▶ _What is expected_
Reproduce the records word for word from the line containing "Find the location of a particular element. The" up to and including the final line of the records, and nothing else.

--- --- ---

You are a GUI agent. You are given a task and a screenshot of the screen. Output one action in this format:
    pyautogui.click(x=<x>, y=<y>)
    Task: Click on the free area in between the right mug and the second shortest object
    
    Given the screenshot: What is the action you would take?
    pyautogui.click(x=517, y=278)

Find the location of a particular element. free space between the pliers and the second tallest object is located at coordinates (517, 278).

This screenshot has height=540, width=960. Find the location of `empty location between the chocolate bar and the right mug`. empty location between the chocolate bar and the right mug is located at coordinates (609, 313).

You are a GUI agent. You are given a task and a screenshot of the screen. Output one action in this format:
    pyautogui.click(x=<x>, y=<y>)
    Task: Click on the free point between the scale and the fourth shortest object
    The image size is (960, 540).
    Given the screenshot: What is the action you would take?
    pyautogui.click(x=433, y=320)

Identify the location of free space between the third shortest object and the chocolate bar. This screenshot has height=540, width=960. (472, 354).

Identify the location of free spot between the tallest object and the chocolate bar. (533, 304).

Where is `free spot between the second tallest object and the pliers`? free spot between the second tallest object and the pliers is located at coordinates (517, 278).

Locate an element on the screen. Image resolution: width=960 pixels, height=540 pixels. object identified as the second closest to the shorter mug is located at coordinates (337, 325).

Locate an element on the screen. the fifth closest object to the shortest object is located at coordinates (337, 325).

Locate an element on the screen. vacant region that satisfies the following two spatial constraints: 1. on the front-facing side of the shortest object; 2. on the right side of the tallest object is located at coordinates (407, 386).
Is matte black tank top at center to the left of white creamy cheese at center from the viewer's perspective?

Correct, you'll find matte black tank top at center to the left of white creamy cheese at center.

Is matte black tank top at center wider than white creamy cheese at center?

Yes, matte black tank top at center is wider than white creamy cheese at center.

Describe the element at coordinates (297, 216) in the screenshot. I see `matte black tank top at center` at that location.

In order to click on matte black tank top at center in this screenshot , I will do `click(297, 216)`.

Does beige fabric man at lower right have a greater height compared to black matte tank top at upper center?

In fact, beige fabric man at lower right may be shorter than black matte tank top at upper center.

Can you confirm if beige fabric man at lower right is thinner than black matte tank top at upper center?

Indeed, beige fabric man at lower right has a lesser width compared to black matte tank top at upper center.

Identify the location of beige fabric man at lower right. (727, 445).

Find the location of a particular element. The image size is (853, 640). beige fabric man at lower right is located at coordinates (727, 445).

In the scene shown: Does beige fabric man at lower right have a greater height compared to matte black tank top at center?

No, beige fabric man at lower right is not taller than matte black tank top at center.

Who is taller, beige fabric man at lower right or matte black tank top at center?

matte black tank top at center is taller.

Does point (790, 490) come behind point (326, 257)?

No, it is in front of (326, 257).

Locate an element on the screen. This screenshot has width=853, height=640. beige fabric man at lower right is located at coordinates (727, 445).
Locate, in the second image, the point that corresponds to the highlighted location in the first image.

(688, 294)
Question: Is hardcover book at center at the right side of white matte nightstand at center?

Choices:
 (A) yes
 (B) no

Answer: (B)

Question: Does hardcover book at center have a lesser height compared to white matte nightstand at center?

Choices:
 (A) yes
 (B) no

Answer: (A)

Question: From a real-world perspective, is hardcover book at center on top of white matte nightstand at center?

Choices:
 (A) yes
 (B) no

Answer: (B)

--- --- ---

▶ _Reply to the task_
Find the location of a particular element. The image size is (853, 640). beige fabric man at lower right is located at coordinates (727, 445).

In the scene shown: Does beige fabric man at lower right have a greater height compared to matte black tank top at center?

No, beige fabric man at lower right is not taller than matte black tank top at center.

Who is taller, beige fabric man at lower right or matte black tank top at center?

matte black tank top at center is taller.

Does point (790, 490) come behind point (326, 257)?

No, it is in front of (326, 257).

Locate an element on the screen. This screenshot has width=853, height=640. beige fabric man at lower right is located at coordinates (727, 445).
Locate, in the second image, the point that corresponds to the highlighted location in the first image.

(688, 294)
Question: Is hardcover book at center at the right side of white matte nightstand at center?

Choices:
 (A) yes
 (B) no

Answer: (B)

Question: Does hardcover book at center have a lesser height compared to white matte nightstand at center?

Choices:
 (A) yes
 (B) no

Answer: (A)

Question: From a real-world perspective, is hardcover book at center on top of white matte nightstand at center?

Choices:
 (A) yes
 (B) no

Answer: (B)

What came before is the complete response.